Brief: Return all the data below as it stands, minus the pictures.

Data excerpt:
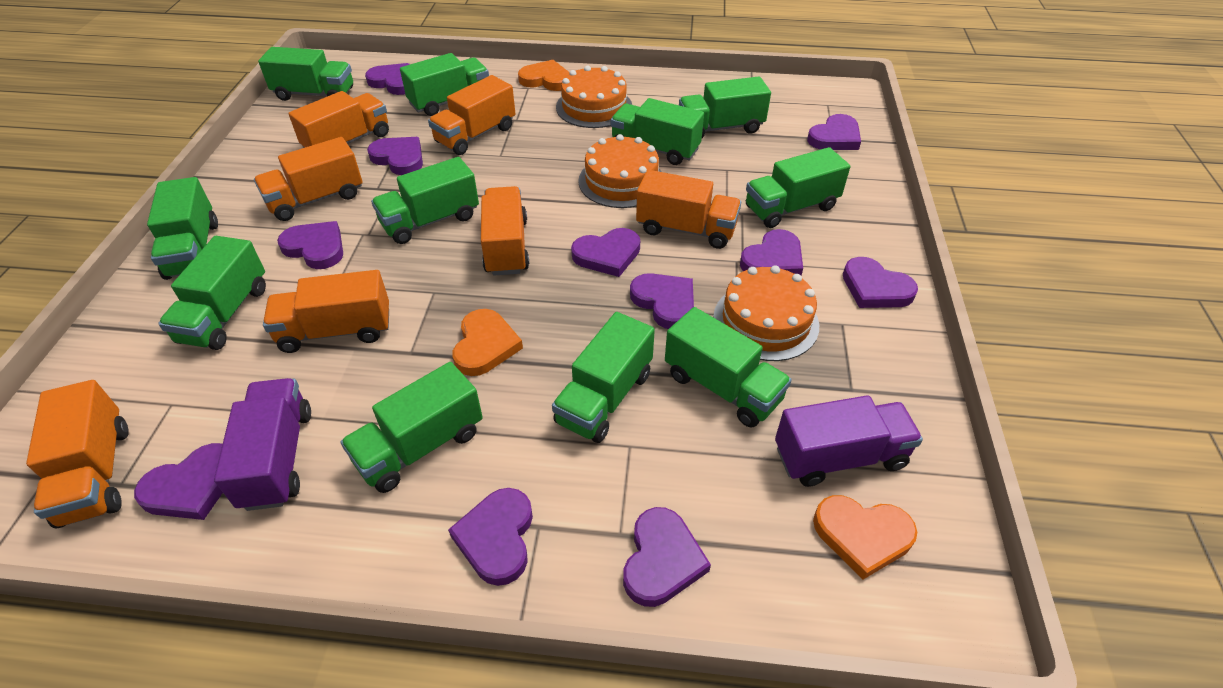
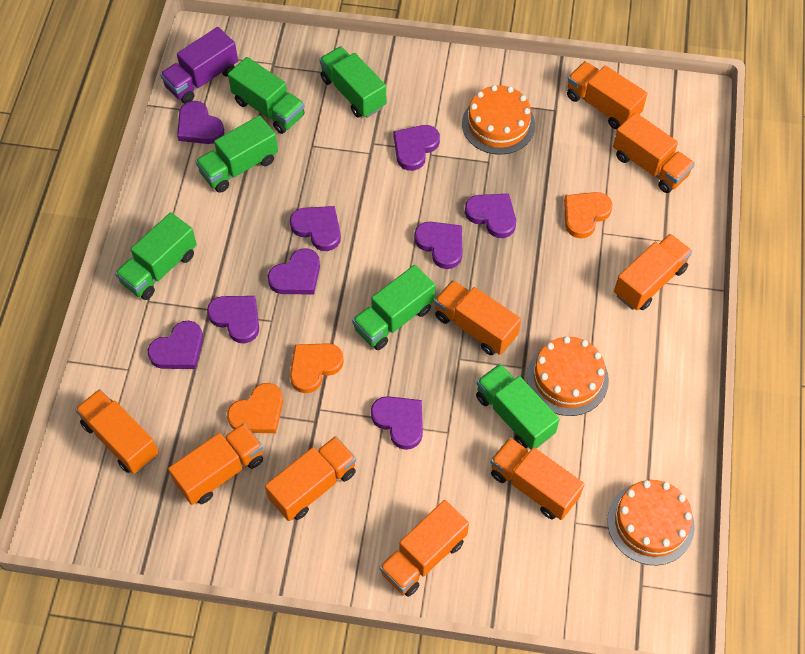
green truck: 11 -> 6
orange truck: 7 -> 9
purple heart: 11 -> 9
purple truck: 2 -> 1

Response area:
green truck: 11 -> 6
orange truck: 7 -> 9
purple heart: 11 -> 9
purple truck: 2 -> 1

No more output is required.